Stored data:
"""
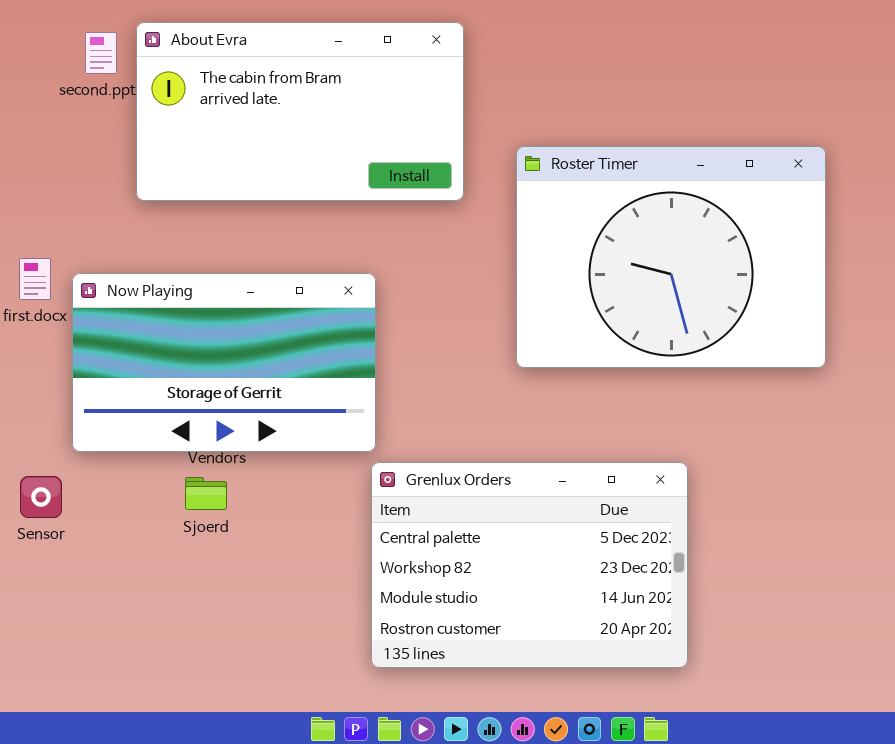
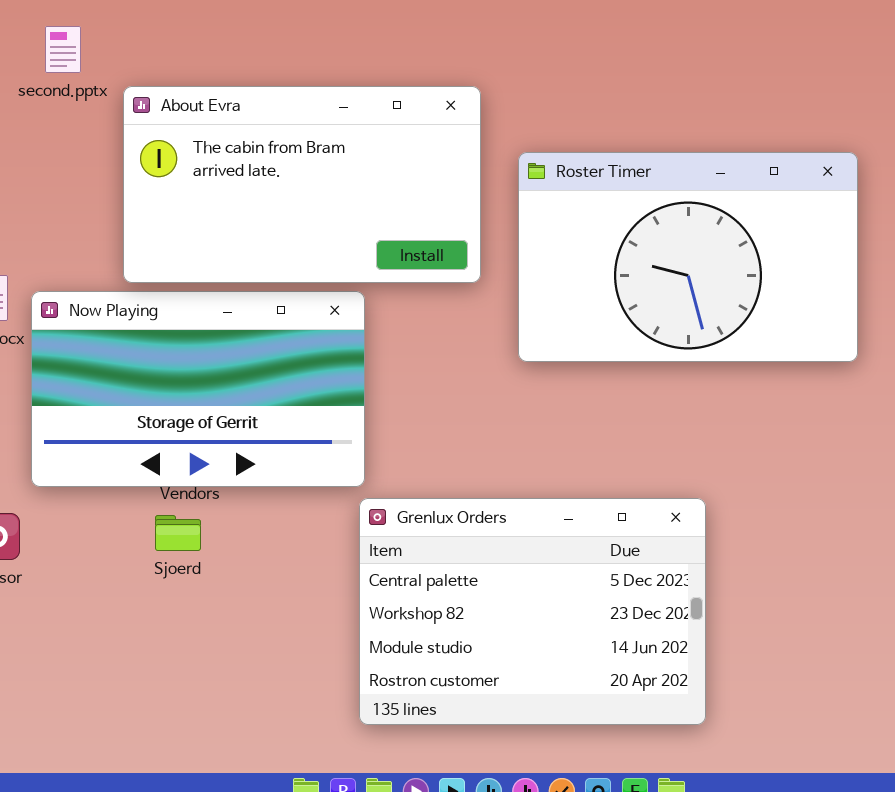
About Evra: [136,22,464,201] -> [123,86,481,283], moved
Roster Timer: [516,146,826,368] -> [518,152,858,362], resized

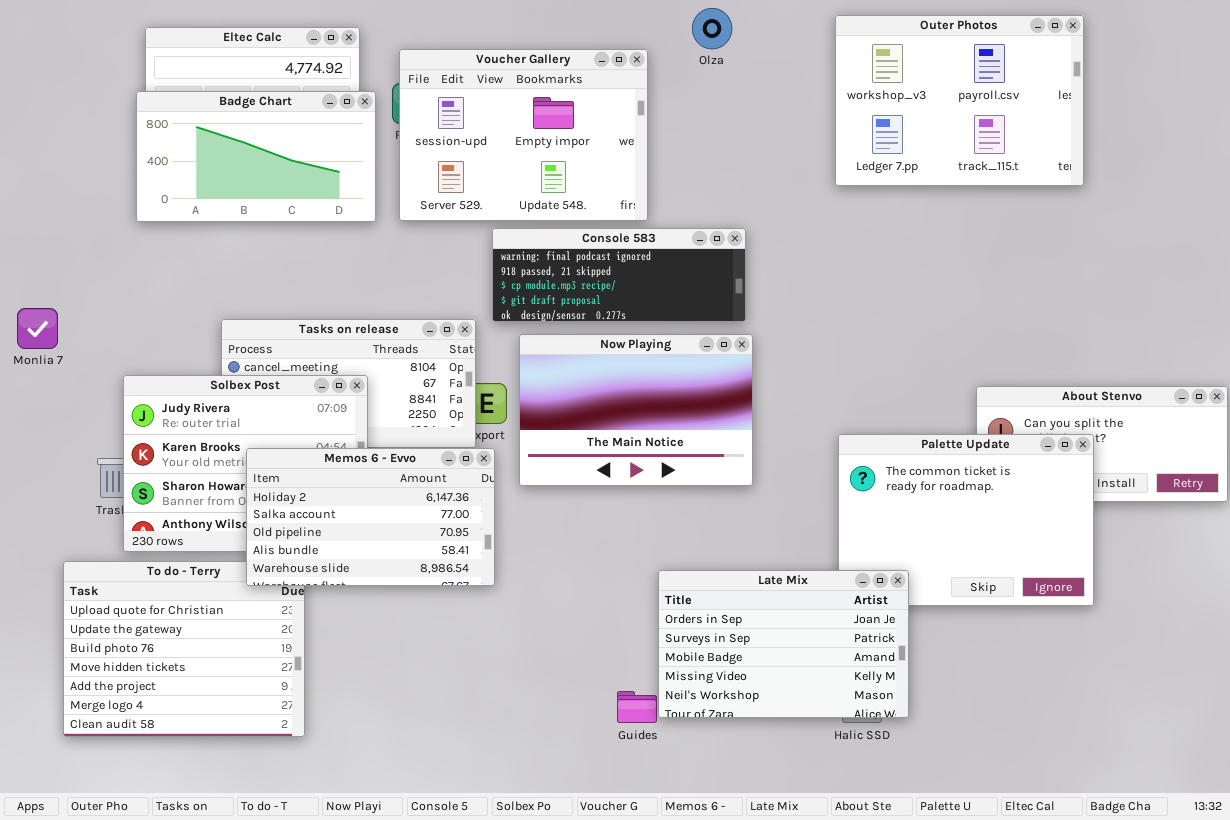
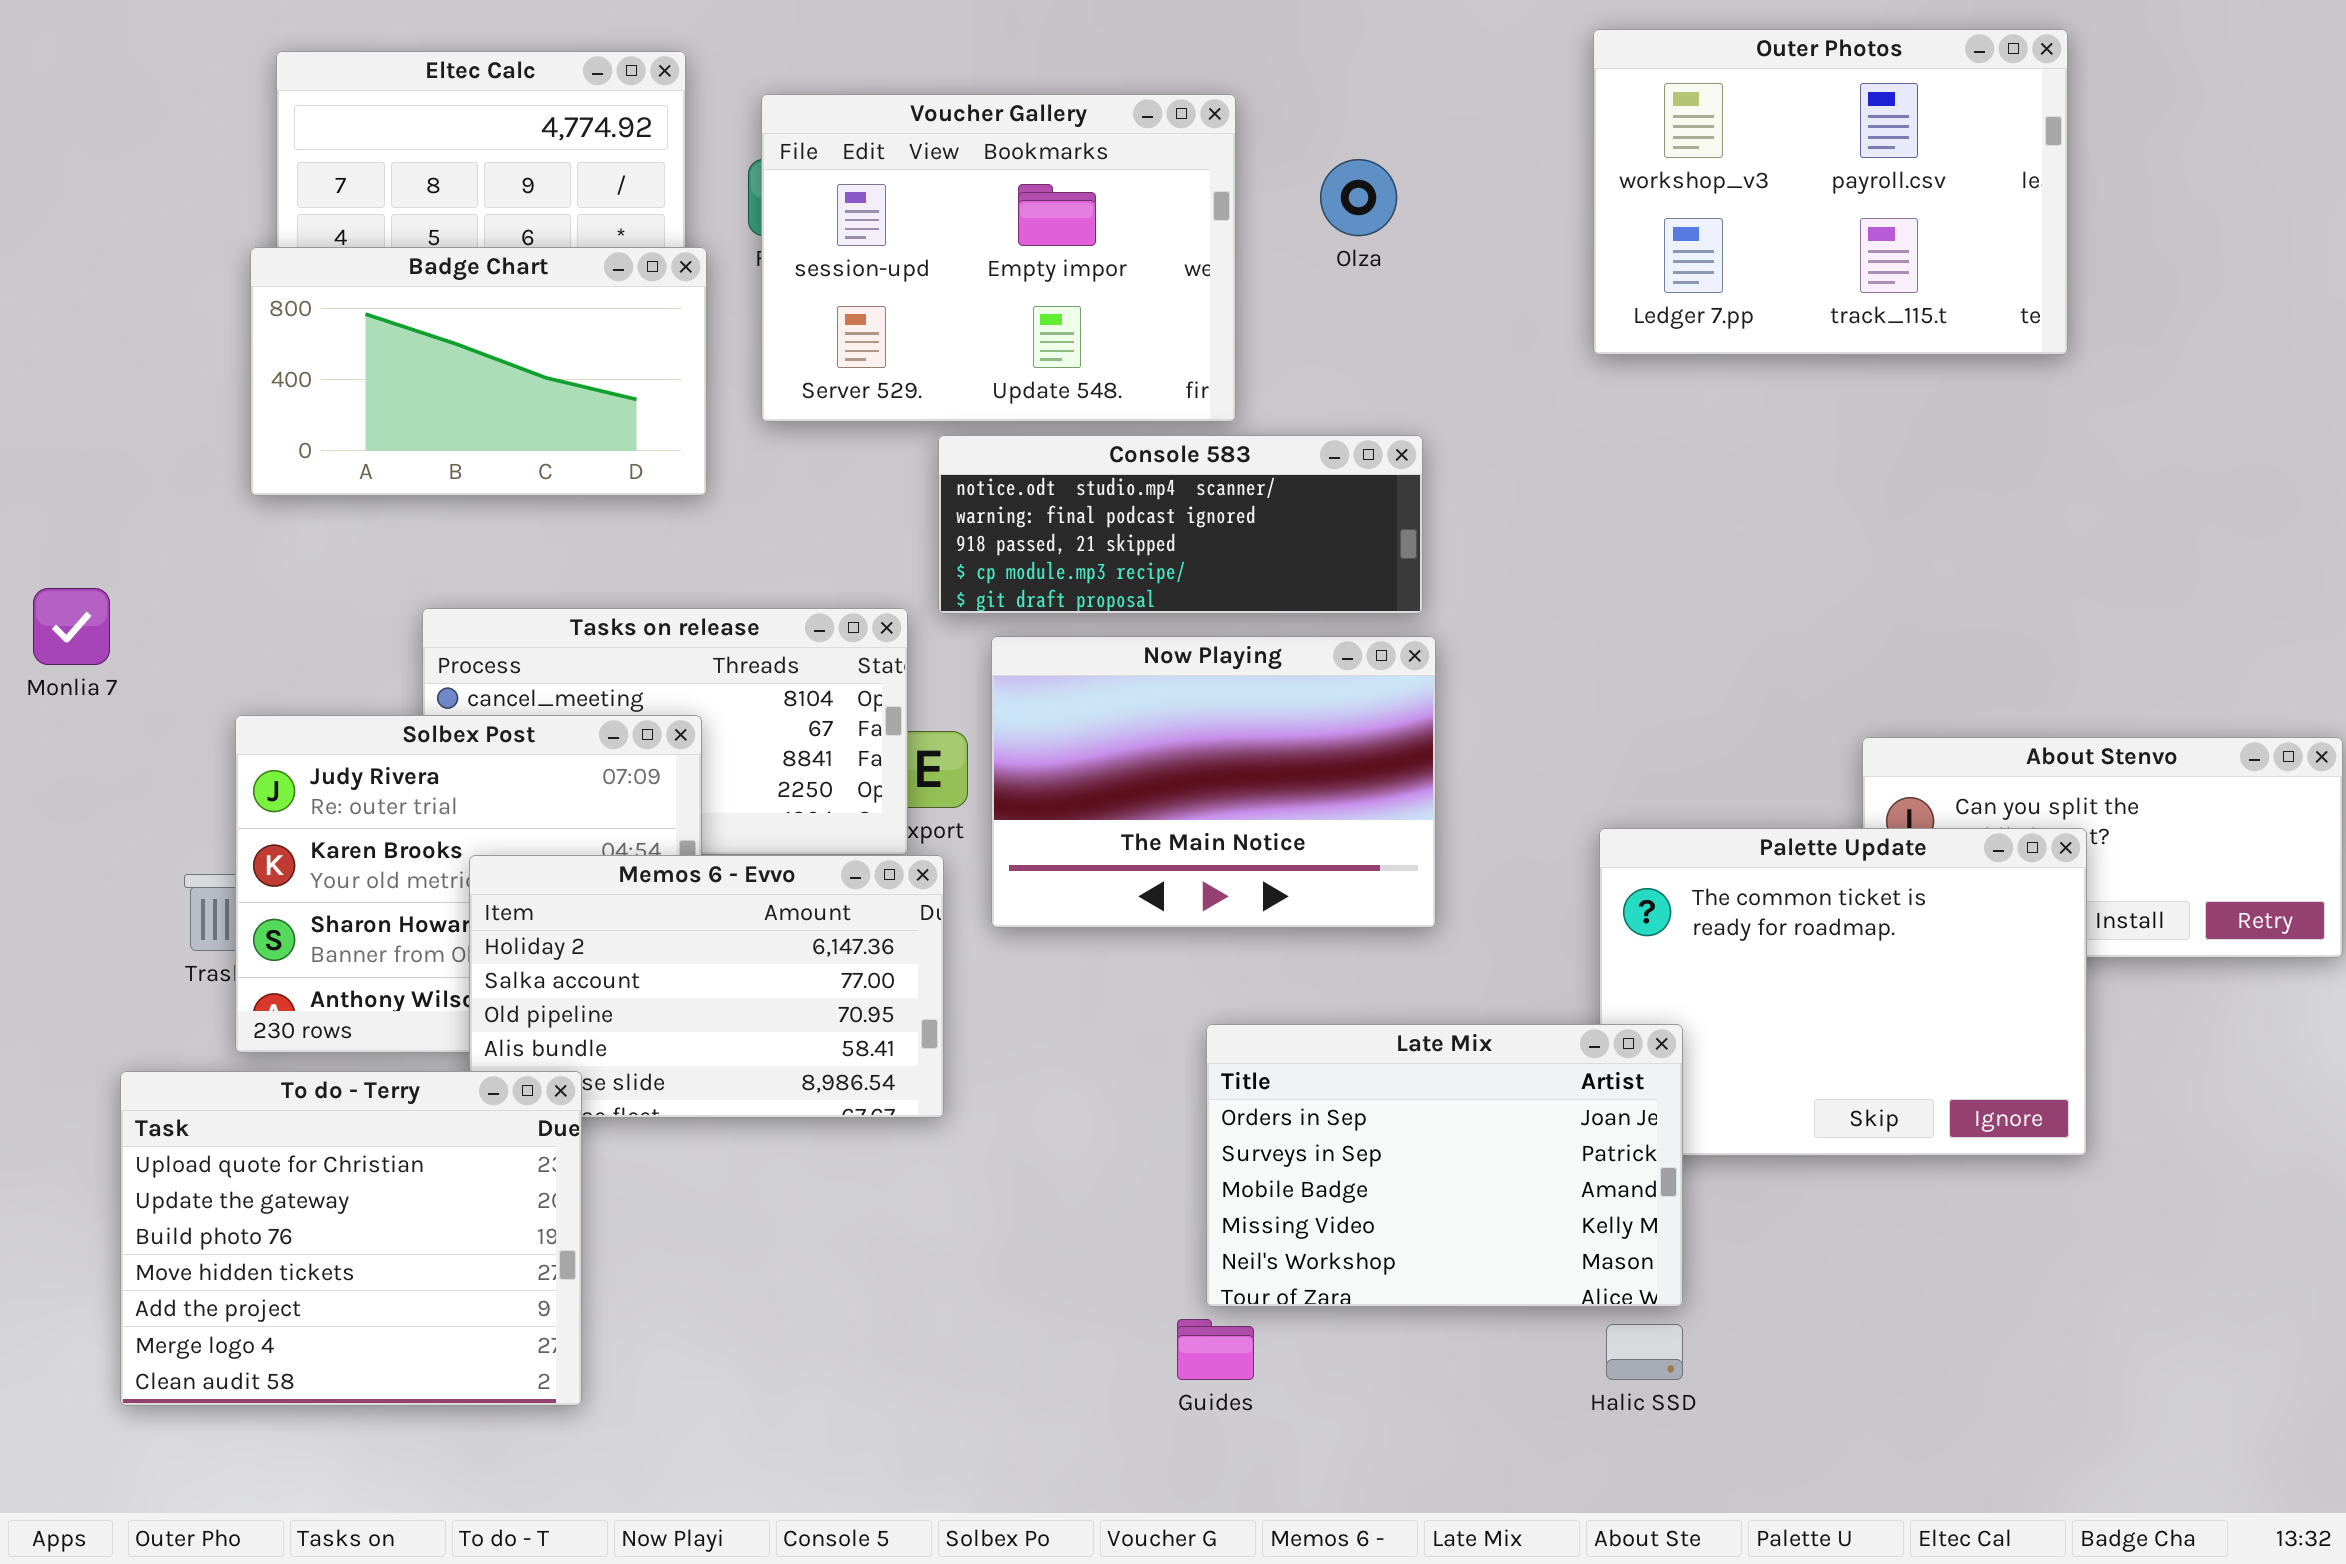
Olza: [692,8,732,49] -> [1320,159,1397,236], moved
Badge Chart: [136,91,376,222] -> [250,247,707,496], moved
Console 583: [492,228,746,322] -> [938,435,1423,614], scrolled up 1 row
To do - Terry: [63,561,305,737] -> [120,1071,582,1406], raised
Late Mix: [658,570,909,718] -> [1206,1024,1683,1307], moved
"""
◆ **What you are asked to do**:
A verbatim reproduction of each entry is expected, with every picture omitted.

◆ **Response**:
About Evra: [136,22,464,201] -> [123,86,481,283], moved
Roster Timer: [516,146,826,368] -> [518,152,858,362], resized

Olza: [692,8,732,49] -> [1320,159,1397,236], moved
Badge Chart: [136,91,376,222] -> [250,247,707,496], moved
Console 583: [492,228,746,322] -> [938,435,1423,614], scrolled up 1 row
To do - Terry: [63,561,305,737] -> [120,1071,582,1406], raised
Late Mix: [658,570,909,718] -> [1206,1024,1683,1307], moved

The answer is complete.